**** Records for this exercise ****

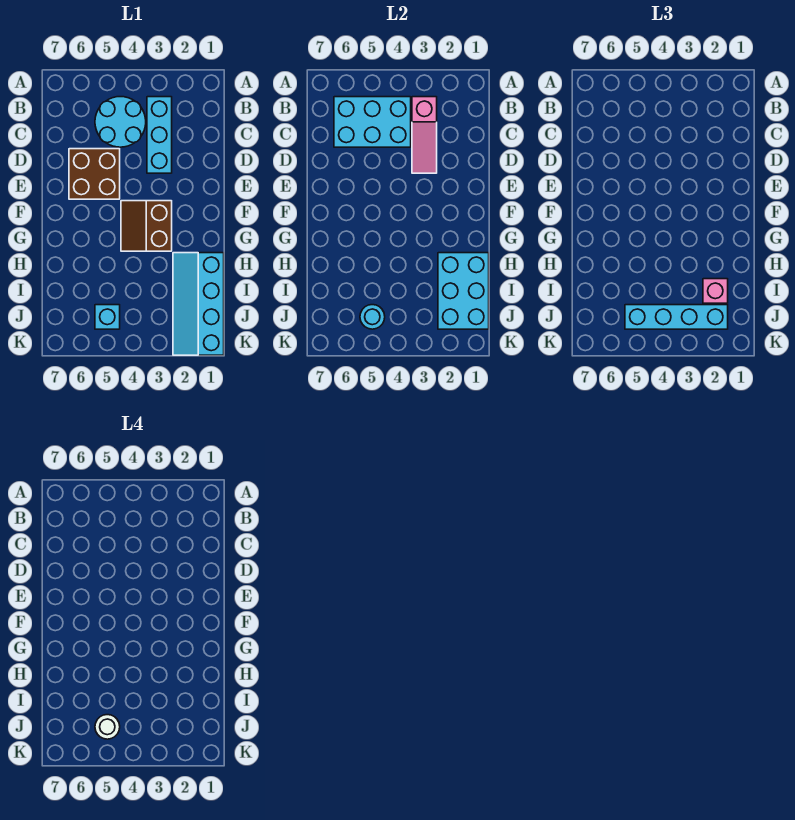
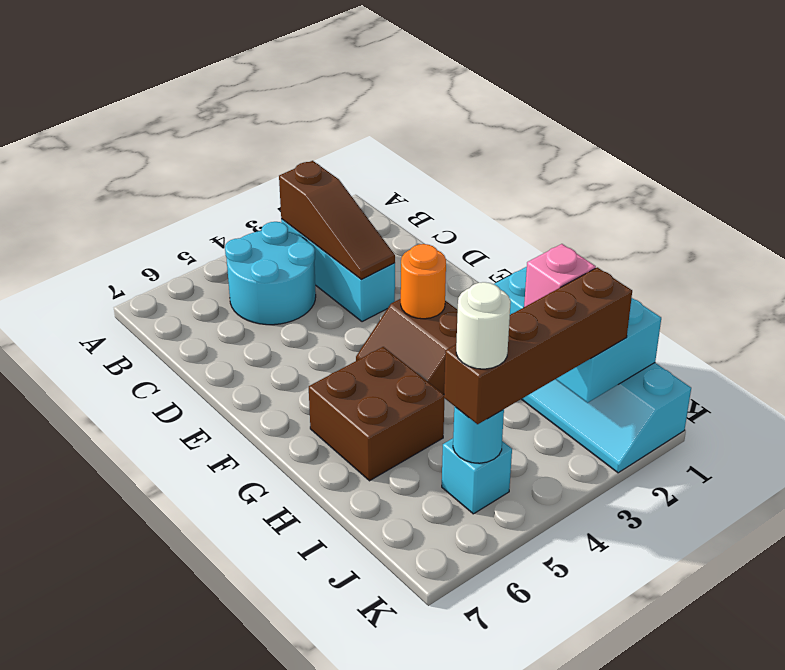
pink 1x3 slope [412,97,437,173] -> brown 1x3 slope [279,161,395,279]
cyan 2x3 brick [334,97,411,147] -> none
brown 2x2 brick [69,149,120,199] -> brown 2x2 brick moved to [309,347,445,481]
none -> orange 1x1 round brick [401,244,446,319]
cyan 1x4 brick [625,305,728,329] -> brown 1x4 brick [444,267,632,424]

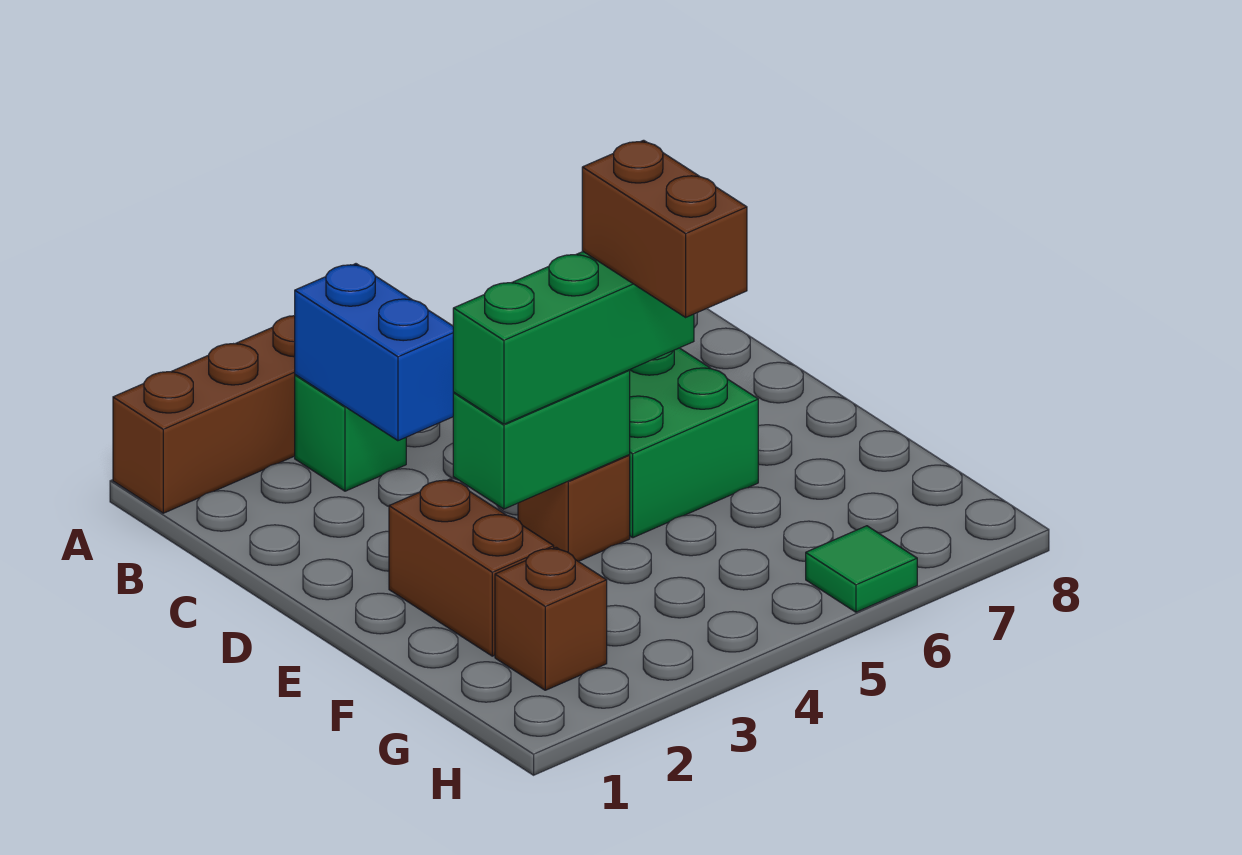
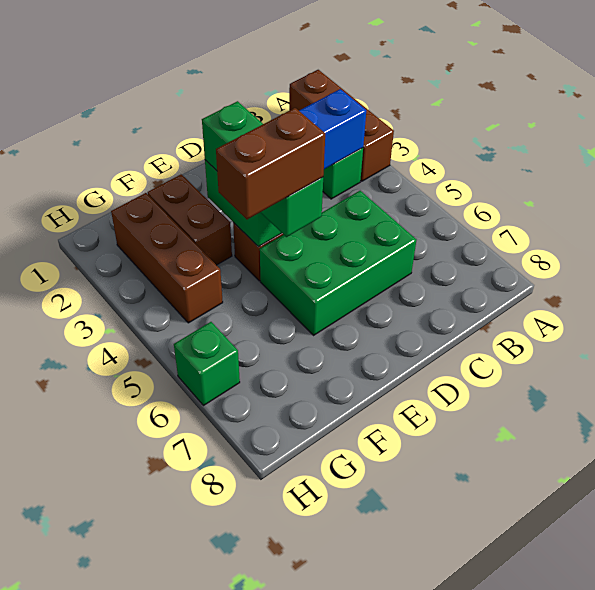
brown 1x2 brick [389,479,554,656] -> brown 1x2 brick turned to [148,174,232,265]
brown 1x1 brick [495,547,607,690] -> brown 1x3 brick [111,193,223,323]
green 1x1 tile [806,526,917,612] -> green 1x1 brick [174,322,240,406]

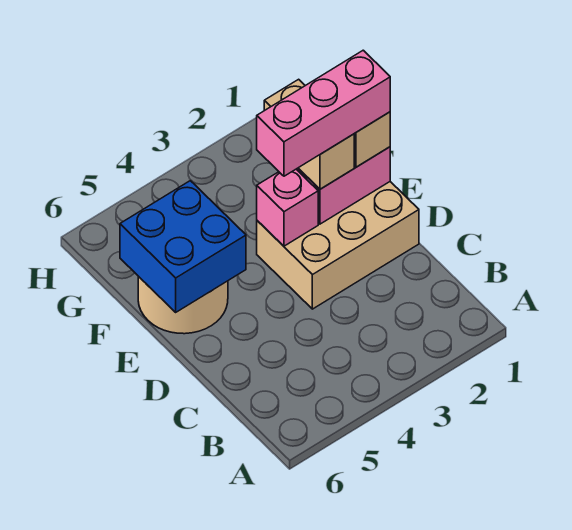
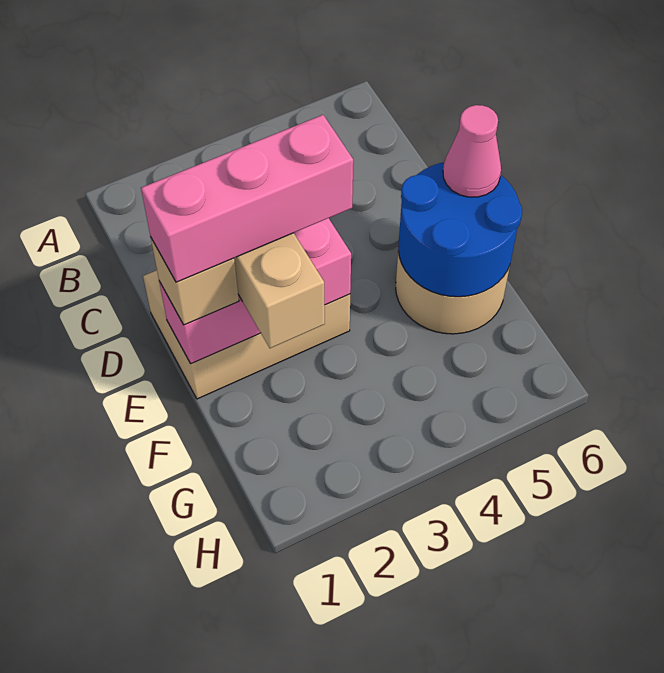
blue 2x2 brick [120,181,246,312] -> blue 2x2 round brick [398,162,522,297]
none -> pink 1x1 cone [443,105,501,197]

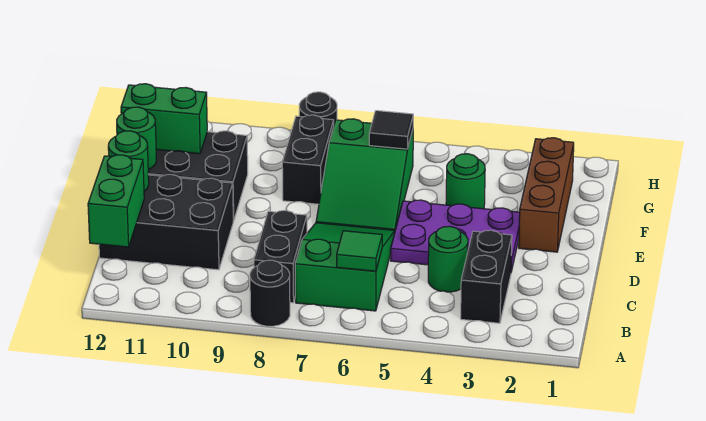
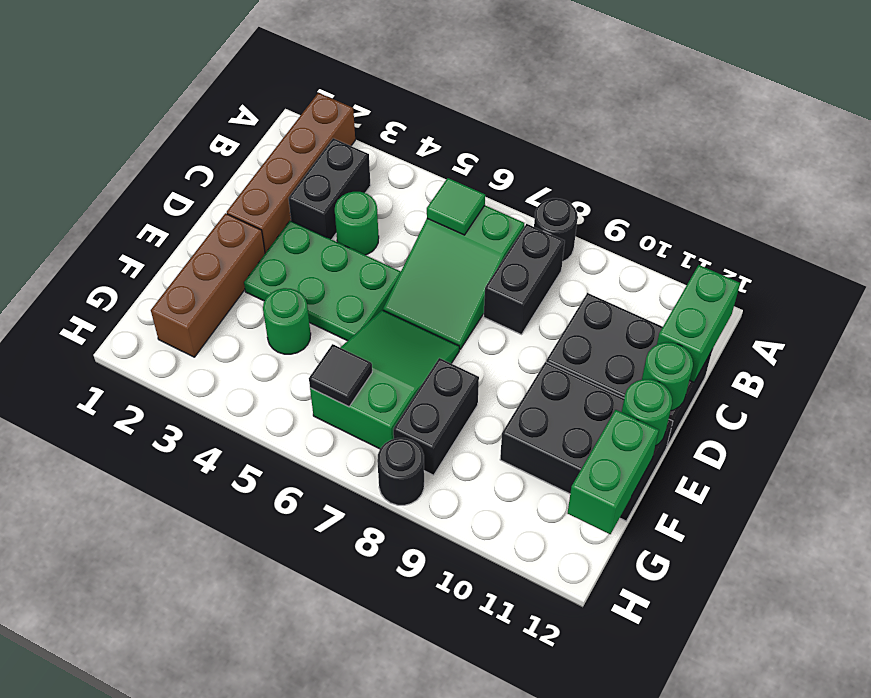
none -> brown 1x4 brick [227,93,355,253]
purple 2x3 plate [391,200,520,272] -> green 2x3 plate [244,221,401,341]
green 1x2 brick [121,84,207,154] -> green 1x2 brick turned to [568,410,659,534]

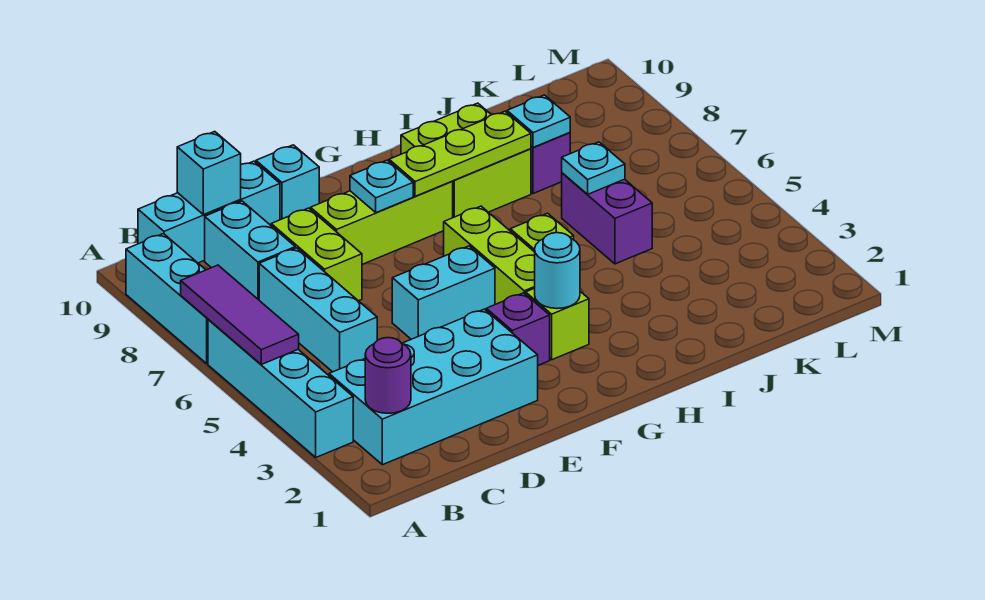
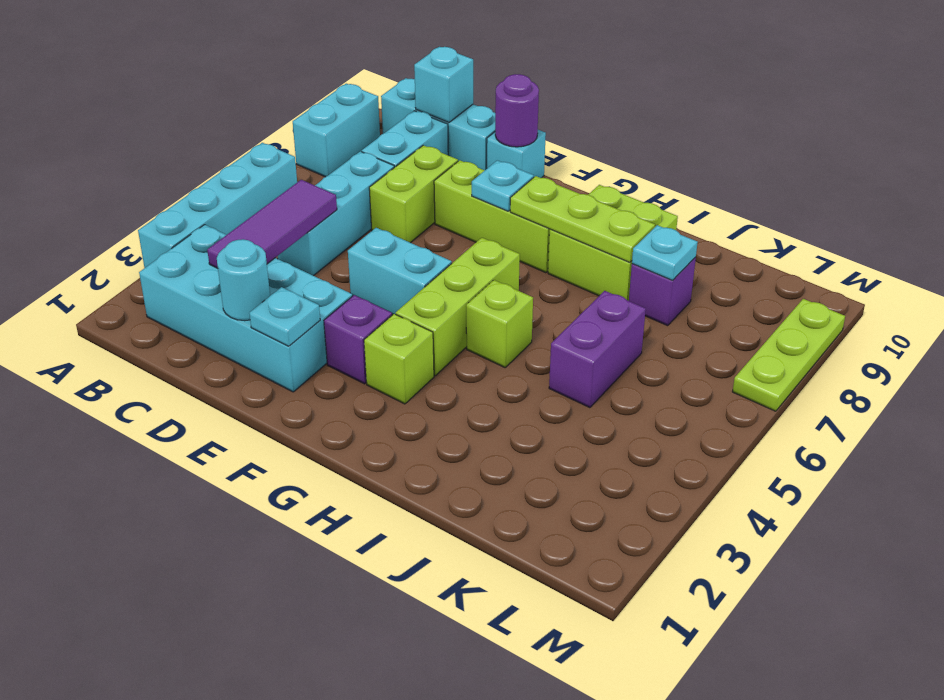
purple 1x3 tile [181,265,299,364] -> purple 1x3 tile moved to [207,180,337,268]
cyan 1x3 brick [126,234,208,363] -> cyan 1x2 brick [293,84,380,177]
purple 1x1 round brick [365,338,411,413] -> purple 1x1 round brick moved to [495,74,539,147]
cyan 1x1 round brick [535,233,580,309] -> cyan 1x1 round brick moved to [217,239,270,321]
cyan 1x1 plate [562,142,625,194] -> cyan 1x1 plate moved to [249,287,320,346]
none -> lime 1x3 plate [733,299,845,411]

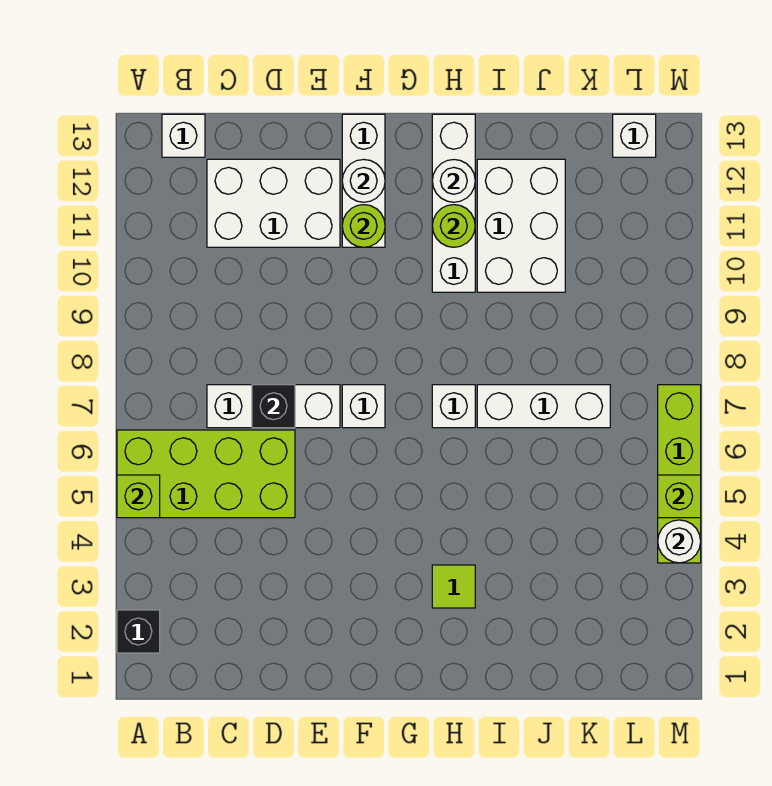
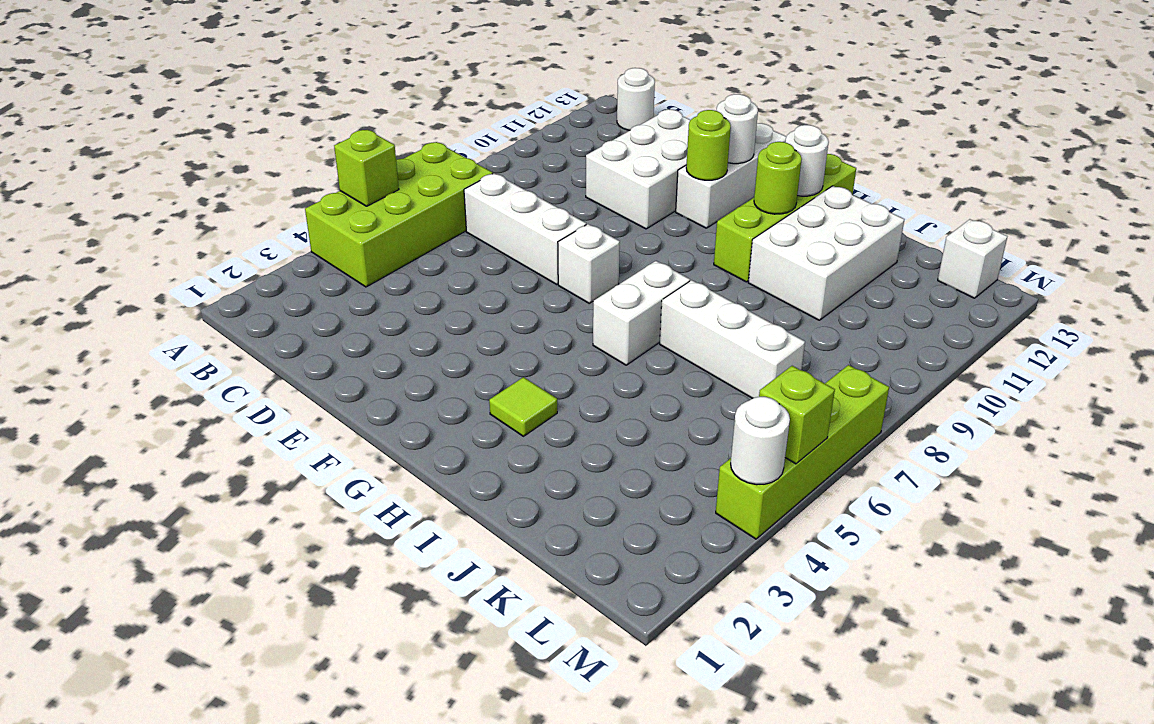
black 1x1 brick [117,610,160,653] -> none
lime 2x4 brick [117,430,295,518] -> lime 2x4 brick turned to [305,142,493,287]
white 1x1 brick [162,114,205,157] -> white 1x1 round brick [617,68,655,130]
white 2x3 brick [207,159,340,247] -> white 2x3 brick turned to [586,109,690,229]
black 1x1 brick [252,385,295,428] -> none
white 1x1 brick [432,385,475,428] -> white 1x2 brick [593,261,690,365]
white 1x4 brick [432,114,475,292] -> lime 1x4 brick [714,154,856,282]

****

Task requirements:
Would you retype the lines from the line containing "none -> brown 1x4 brick [227,93,355,253]" to the final line of the entries above, exactly as given and without pictures?

Expected output:
none -> brown 1x4 brick [227,93,355,253]
purple 2x3 plate [391,200,520,272] -> green 2x3 plate [244,221,401,341]
green 1x2 brick [121,84,207,154] -> green 1x2 brick turned to [568,410,659,534]

purple 1x3 tile [181,265,299,364] -> purple 1x3 tile moved to [207,180,337,268]
cyan 1x3 brick [126,234,208,363] -> cyan 1x2 brick [293,84,380,177]
purple 1x1 round brick [365,338,411,413] -> purple 1x1 round brick moved to [495,74,539,147]
cyan 1x1 round brick [535,233,580,309] -> cyan 1x1 round brick moved to [217,239,270,321]
cyan 1x1 plate [562,142,625,194] -> cyan 1x1 plate moved to [249,287,320,346]
none -> lime 1x3 plate [733,299,845,411]

black 1x1 brick [117,610,160,653] -> none
lime 2x4 brick [117,430,295,518] -> lime 2x4 brick turned to [305,142,493,287]
white 1x1 brick [162,114,205,157] -> white 1x1 round brick [617,68,655,130]
white 2x3 brick [207,159,340,247] -> white 2x3 brick turned to [586,109,690,229]
black 1x1 brick [252,385,295,428] -> none
white 1x1 brick [432,385,475,428] -> white 1x2 brick [593,261,690,365]
white 1x4 brick [432,114,475,292] -> lime 1x4 brick [714,154,856,282]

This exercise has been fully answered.